▸ DATA:
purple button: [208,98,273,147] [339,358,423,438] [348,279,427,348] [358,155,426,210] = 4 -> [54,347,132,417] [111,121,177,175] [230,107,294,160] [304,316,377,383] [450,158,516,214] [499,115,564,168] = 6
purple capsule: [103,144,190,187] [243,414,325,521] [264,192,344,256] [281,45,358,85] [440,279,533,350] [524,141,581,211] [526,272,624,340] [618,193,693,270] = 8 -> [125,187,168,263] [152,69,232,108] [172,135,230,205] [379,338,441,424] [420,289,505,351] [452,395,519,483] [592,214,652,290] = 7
...
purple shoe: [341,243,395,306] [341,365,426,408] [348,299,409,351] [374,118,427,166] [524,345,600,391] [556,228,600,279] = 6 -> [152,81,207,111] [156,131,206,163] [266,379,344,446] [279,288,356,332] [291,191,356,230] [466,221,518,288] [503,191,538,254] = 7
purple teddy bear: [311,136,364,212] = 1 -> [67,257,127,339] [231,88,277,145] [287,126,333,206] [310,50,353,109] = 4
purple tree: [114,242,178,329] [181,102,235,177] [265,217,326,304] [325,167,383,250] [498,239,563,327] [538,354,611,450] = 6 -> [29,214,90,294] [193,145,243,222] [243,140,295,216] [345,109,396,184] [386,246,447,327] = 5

▸ WHAT YOU WILL DO:
Restate word for word the entries above, starting at the line with "purple button: [208,98,273,147]" and ending at the line with "purple capsule: [103,144,190,187]", inclusive, and no others.

▸ FINISHED TASK:
purple button: [208,98,273,147] [339,358,423,438] [348,279,427,348] [358,155,426,210] = 4 -> [54,347,132,417] [111,121,177,175] [230,107,294,160] [304,316,377,383] [450,158,516,214] [499,115,564,168] = 6
purple capsule: [103,144,190,187] [243,414,325,521] [264,192,344,256] [281,45,358,85] [440,279,533,350] [524,141,581,211] [526,272,624,340] [618,193,693,270] = 8 -> [125,187,168,263] [152,69,232,108] [172,135,230,205] [379,338,441,424] [420,289,505,351] [452,395,519,483] [592,214,652,290] = 7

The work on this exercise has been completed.